>>>

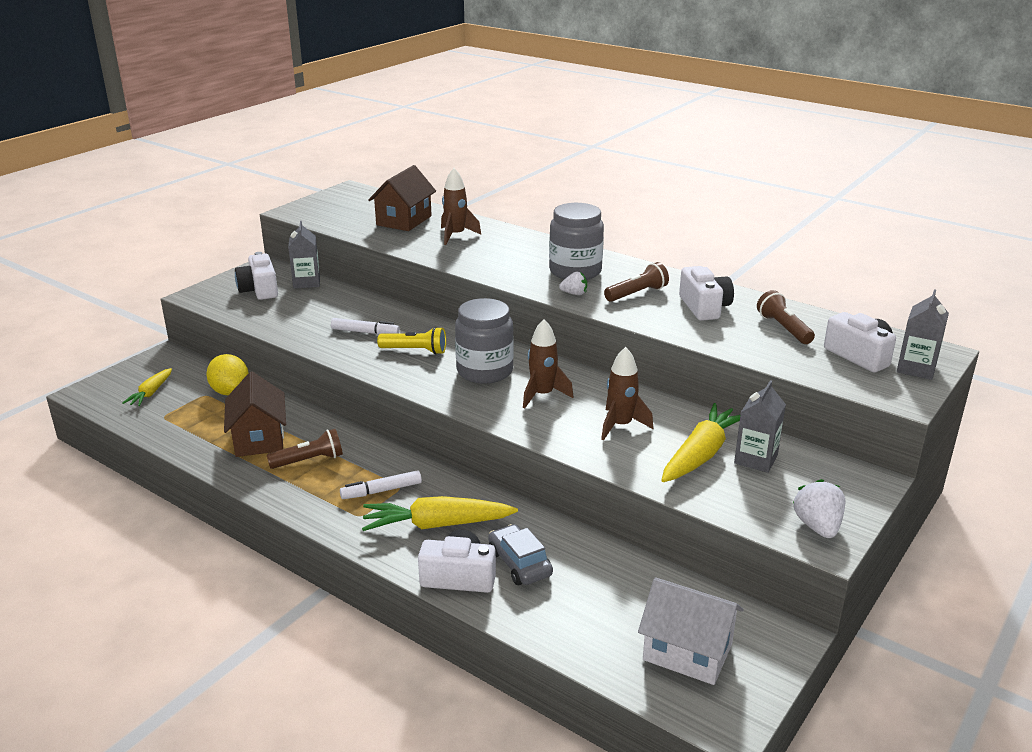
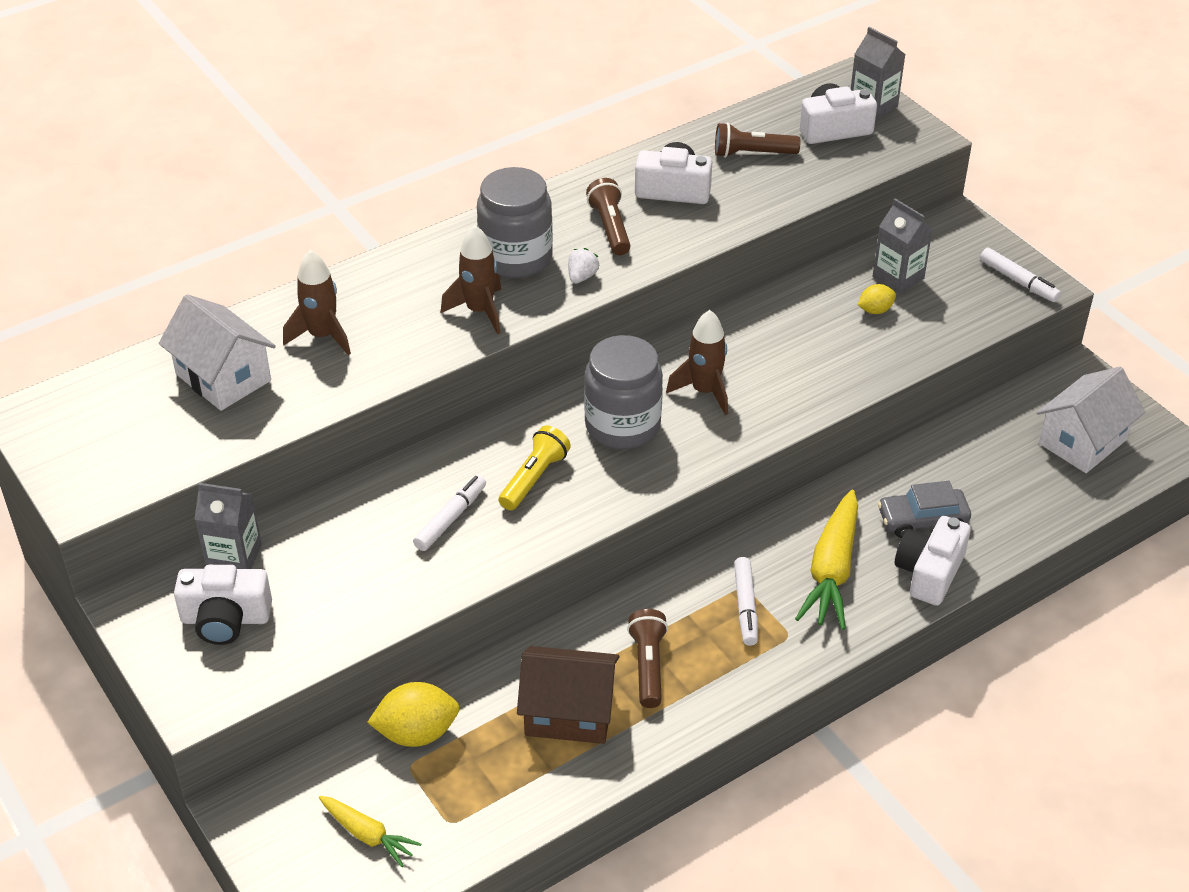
camera: 70 degrees left, 15 degrees up
brown house [368,165,436,231] -> white house [159,294,276,411]
brown rocket [601,347,653,440] -> brown rocket moved to [441,225,501,334]
yellow carrot [661,403,740,482] -> yellow lemon [858,284,896,314]
white strawberry [793,479,845,538] -> white marker [980,248,1061,302]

<<<

Only a number is expected: the count of lines in the entries that include the string "brown".

2